> **Exercise goal**
In the records below, find the line containing "nothing => soap" and the line containing "robot (black) (2nd"; please repeat exactly the lines from one to the other, both included, and nothing more.
+++ Records supplied
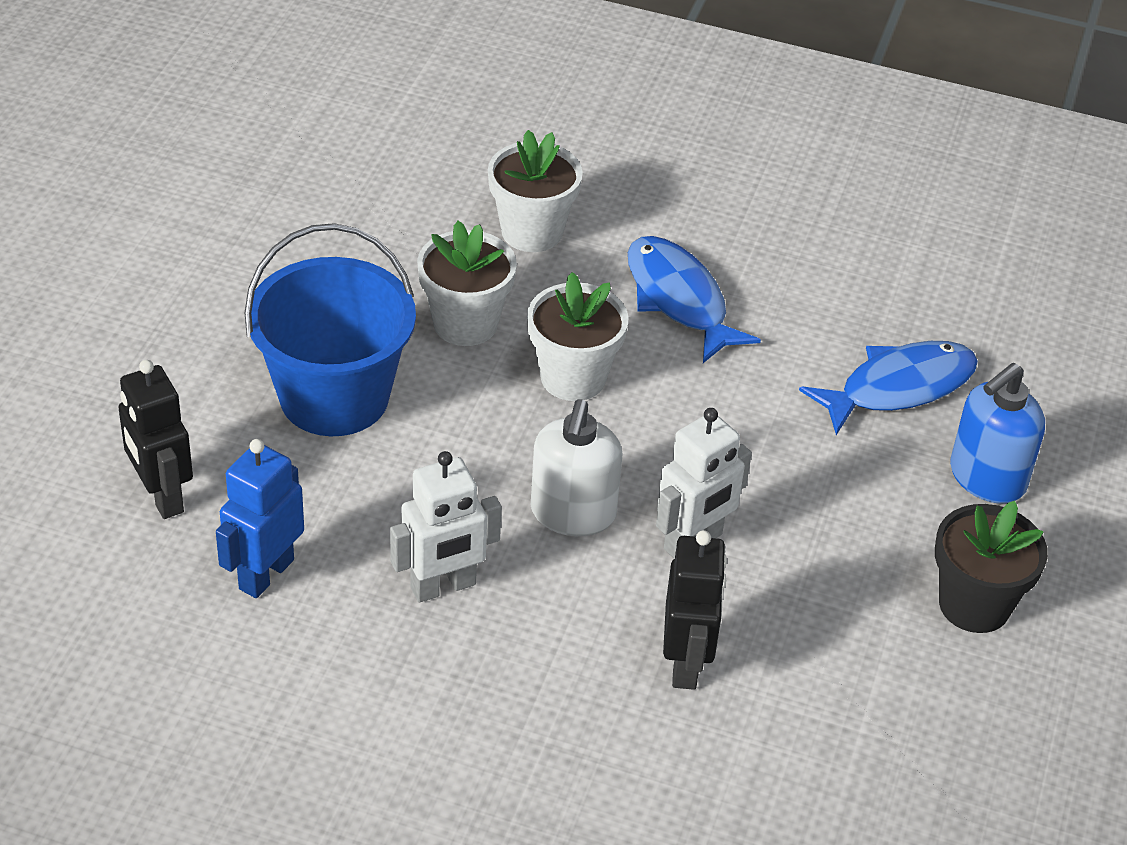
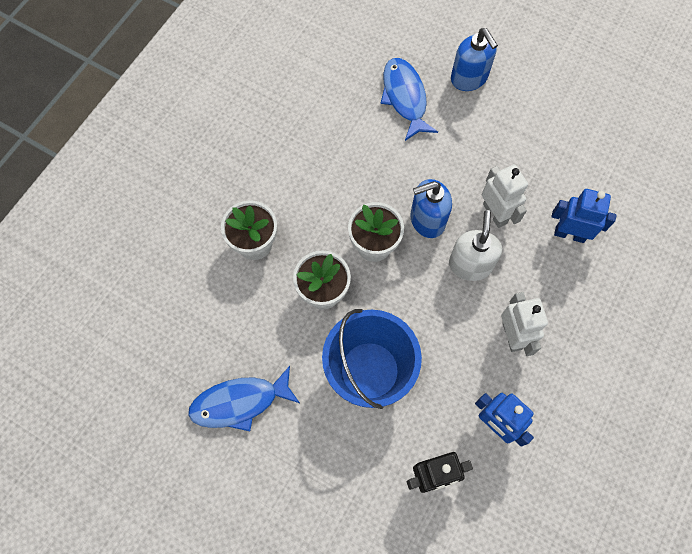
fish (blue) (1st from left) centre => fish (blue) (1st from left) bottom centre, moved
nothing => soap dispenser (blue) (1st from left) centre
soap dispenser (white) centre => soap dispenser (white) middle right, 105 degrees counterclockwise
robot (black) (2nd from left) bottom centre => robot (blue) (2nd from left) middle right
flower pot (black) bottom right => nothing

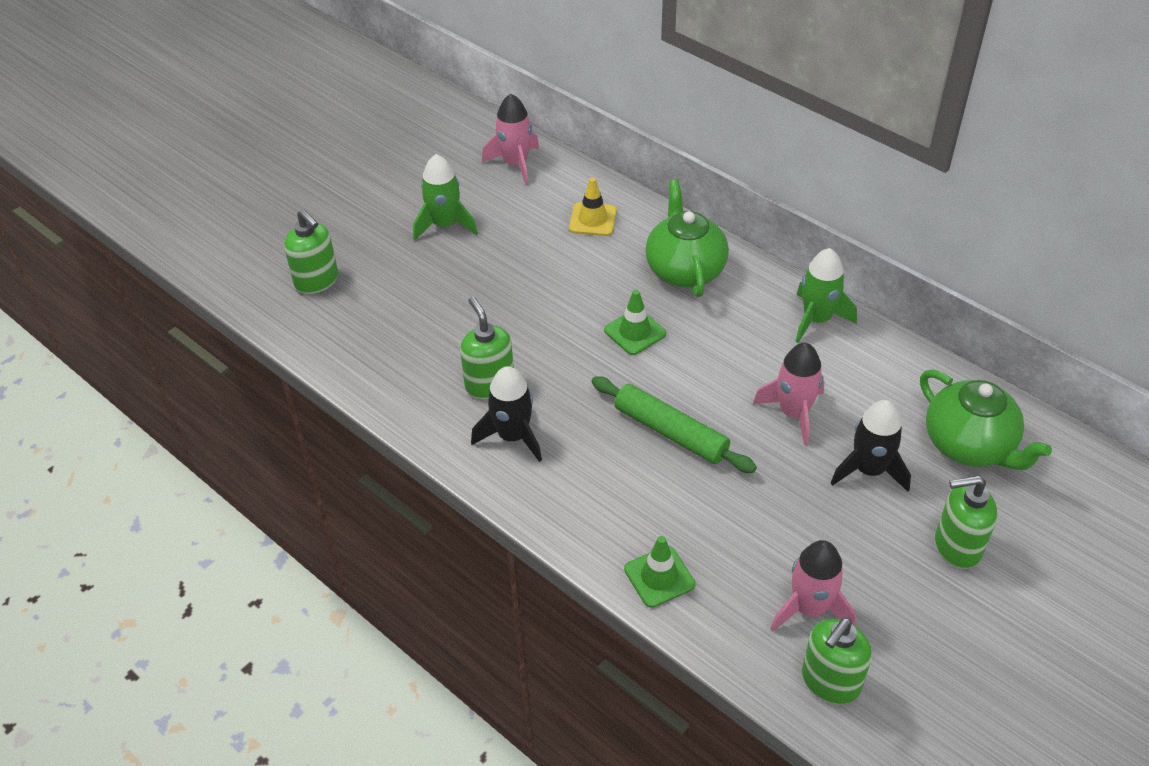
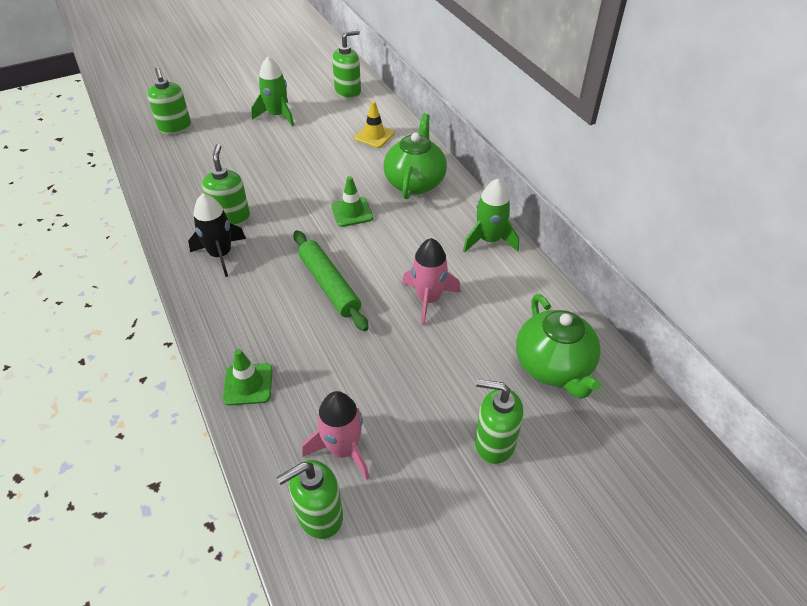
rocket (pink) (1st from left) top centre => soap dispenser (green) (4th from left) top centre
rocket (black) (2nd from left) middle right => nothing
++++++
> **Exercise answer**
nothing => soap dispenser (blue) (1st from left) centre
soap dispenser (white) centre => soap dispenser (white) middle right, 105 degrees counterclockwise
robot (black) (2nd from left) bottom centre => robot (blue) (2nd from left) middle right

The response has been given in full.